• _Task requirements_
The lines below that include the word "none" are to be reported.

• _Records for processing_
"""

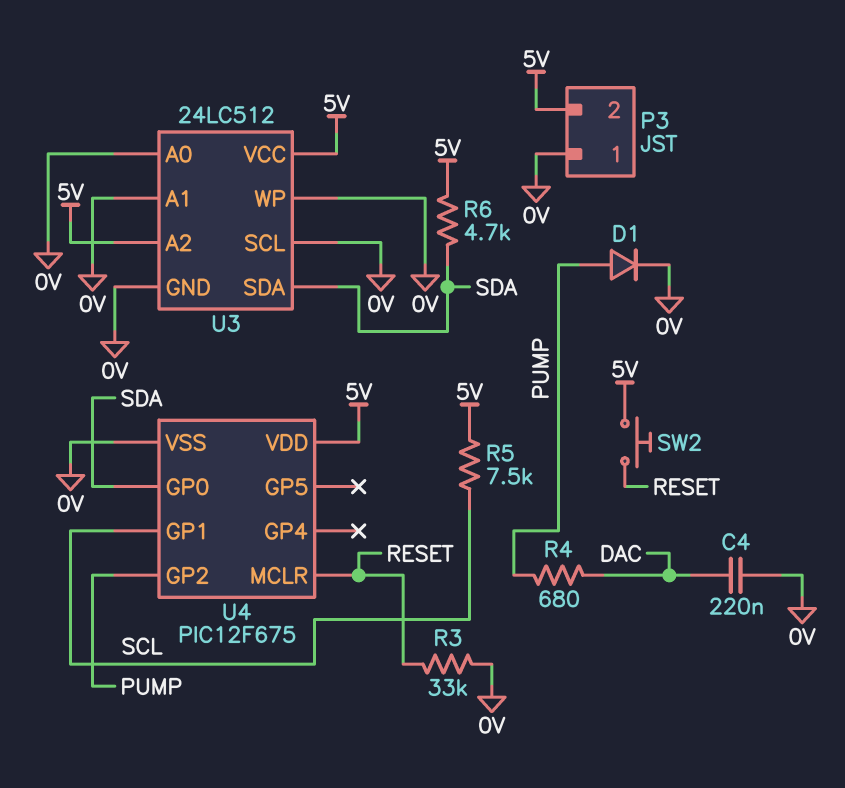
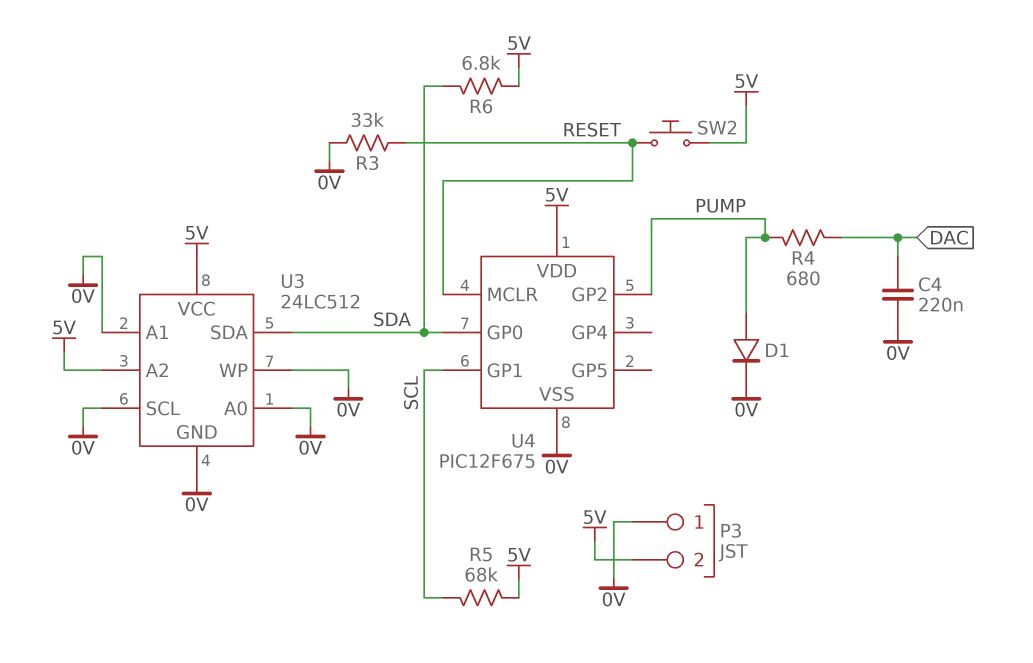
R5: 7.5k (5V, SCL) -> 68k (5V, SCL)
R6: 4.7k (5V, SDA) -> 6.8k (5V, SDA)

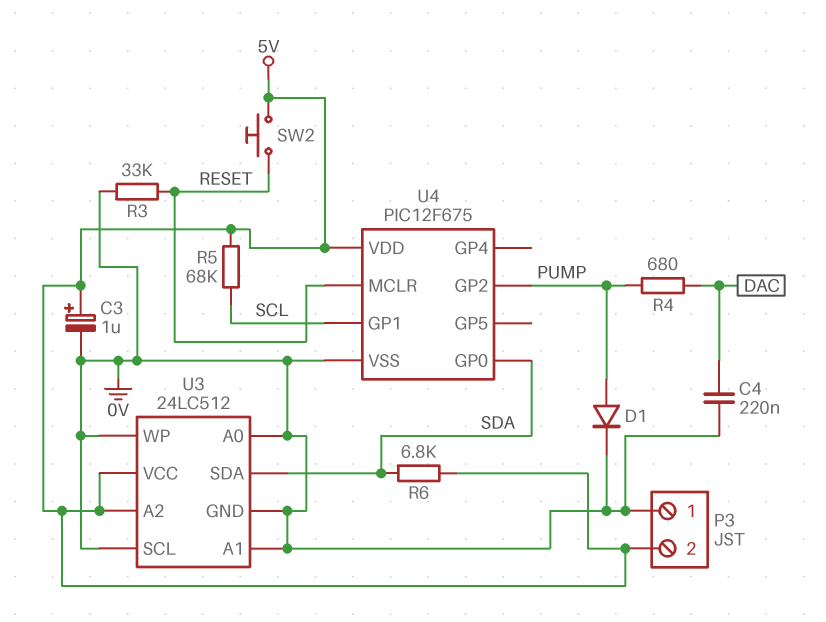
C3: none -> 1uF (plus 5V, minus 0V)

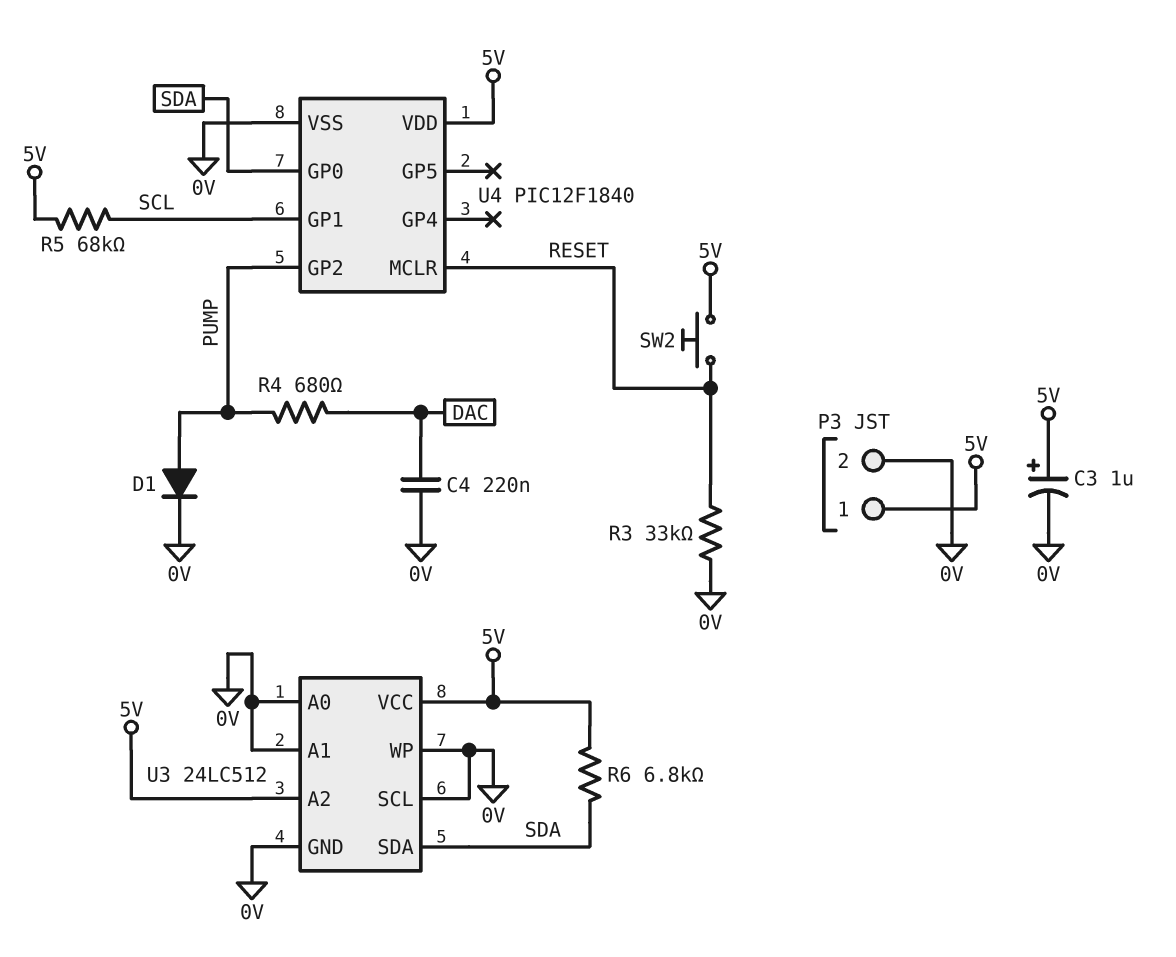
P3 pin 1: 0V -> 5V
P3 pin 2: 5V -> 0V
U4: PIC12F675 -> PIC12F1840

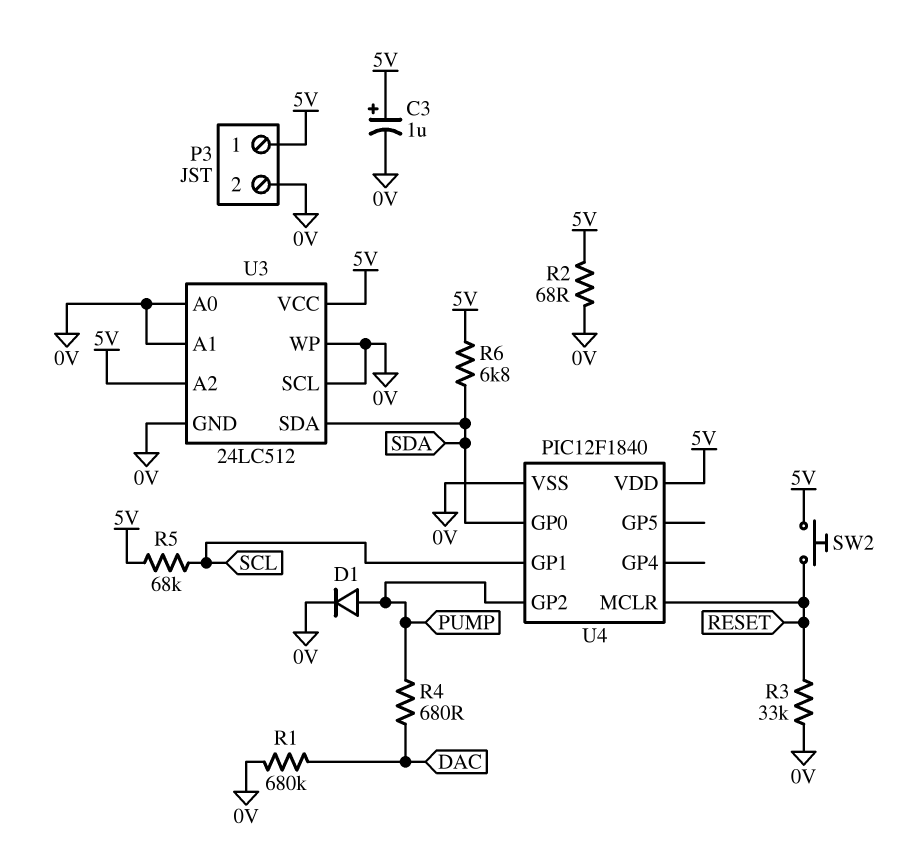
C4: 220nF (0V, DAC) -> none
R1: none -> 680k (0V, DAC)
R2: none -> 68 (0V, 5V)

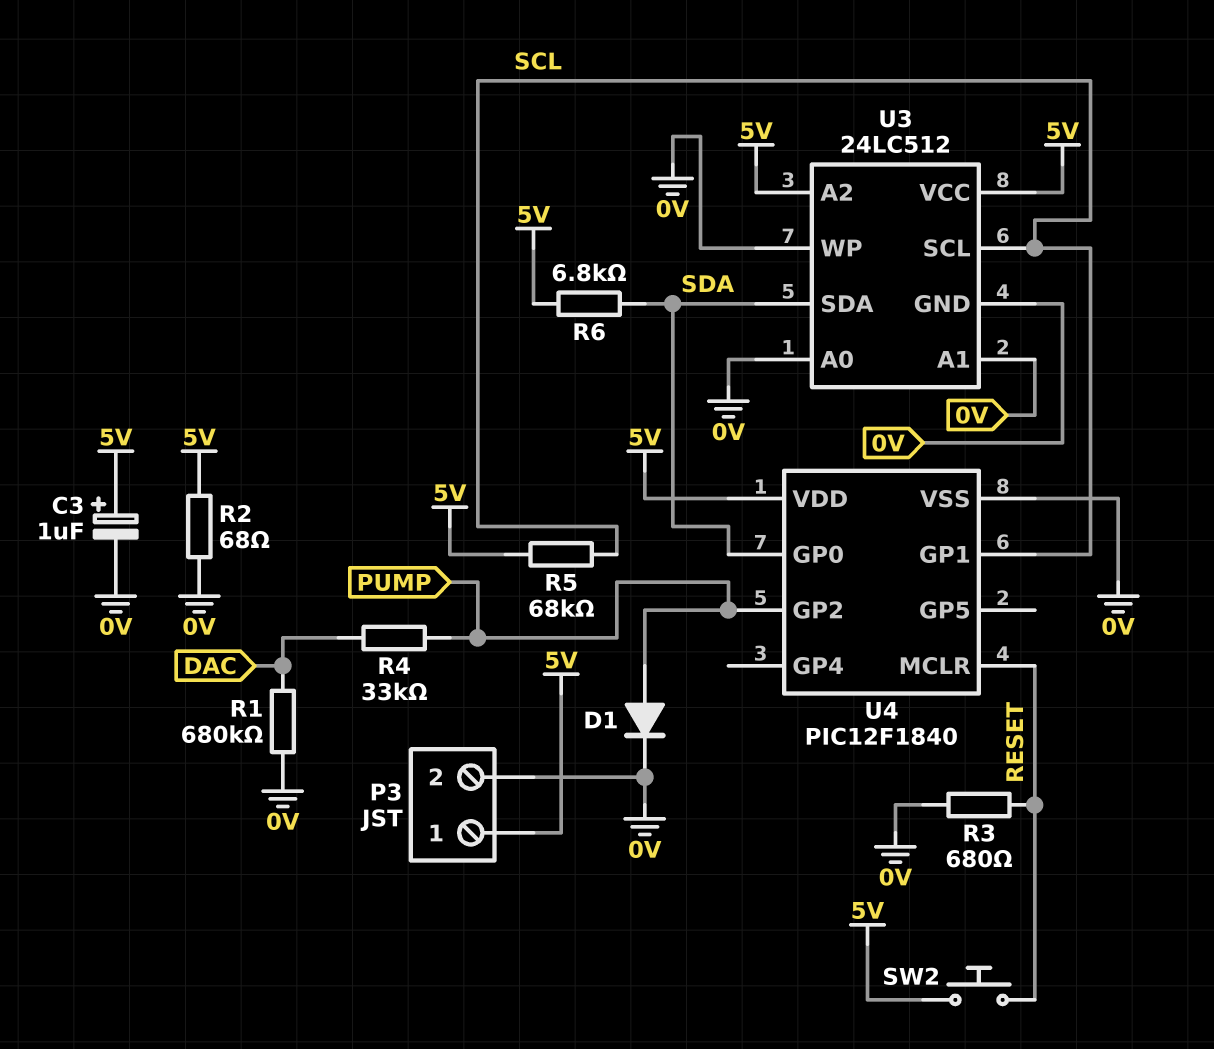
R3: 33k (0V, RESET) -> 680 (0V, RESET)
R4: 680 (DAC, PUMP) -> 33k (DAC, PUMP)
U3 pin SCL: 0V -> SCL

"""

• _Your response_
C3: none -> 1uF (plus 5V, minus 0V)
C4: 220nF (0V, DAC) -> none
R1: none -> 680k (0V, DAC)
R2: none -> 68 (0V, 5V)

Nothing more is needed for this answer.